TASK BRIEF -> Without the pictures, retype each line below exactly as it stands.
[[ INPUT FOR THIS TASK, beginning ]]
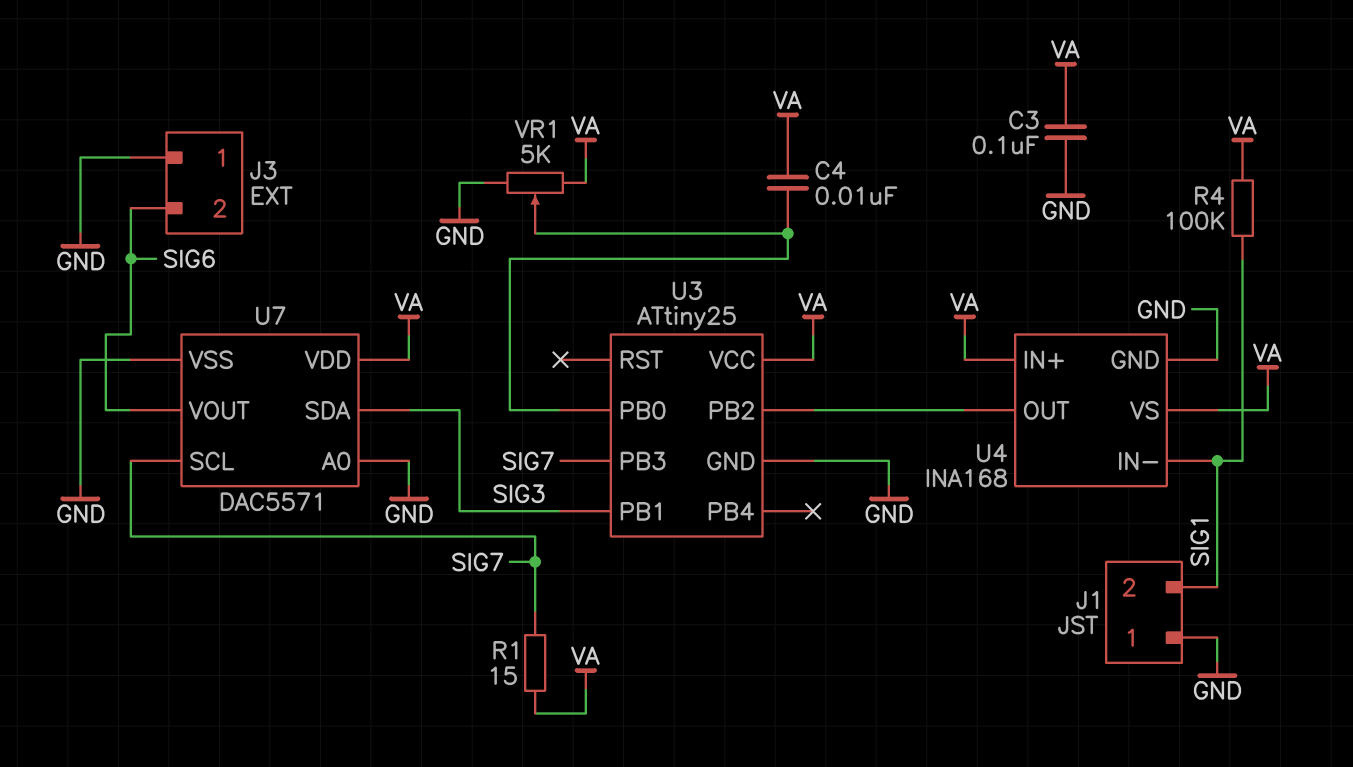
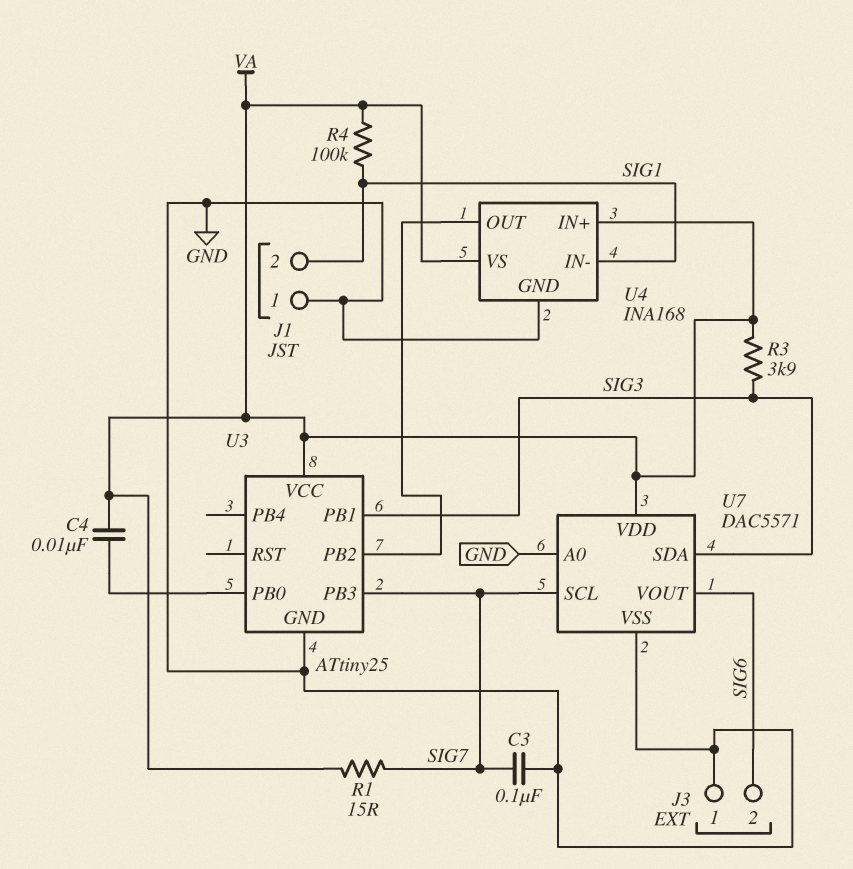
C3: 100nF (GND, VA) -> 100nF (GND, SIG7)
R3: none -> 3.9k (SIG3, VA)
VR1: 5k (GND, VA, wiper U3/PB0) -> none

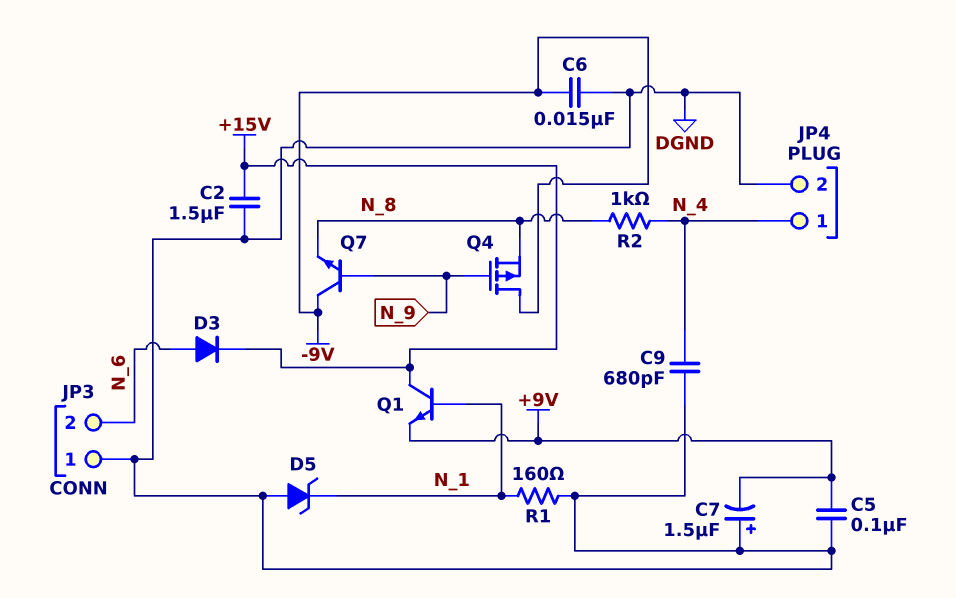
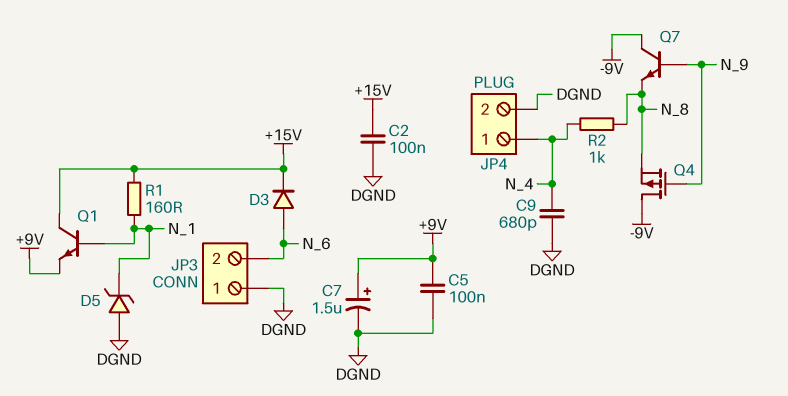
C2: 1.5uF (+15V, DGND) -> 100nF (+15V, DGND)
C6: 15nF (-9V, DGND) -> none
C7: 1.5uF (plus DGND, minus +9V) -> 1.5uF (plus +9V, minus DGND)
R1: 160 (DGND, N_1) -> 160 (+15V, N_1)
[[ INPUT FOR THIS TASK, end ]]
RESULT OF THIS TASK ->
C3: 100nF (GND, VA) -> 100nF (GND, SIG7)
R3: none -> 3.9k (SIG3, VA)
VR1: 5k (GND, VA, wiper U3/PB0) -> none

C2: 1.5uF (+15V, DGND) -> 100nF (+15V, DGND)
C6: 15nF (-9V, DGND) -> none
C7: 1.5uF (plus DGND, minus +9V) -> 1.5uF (plus +9V, minus DGND)
R1: 160 (DGND, N_1) -> 160 (+15V, N_1)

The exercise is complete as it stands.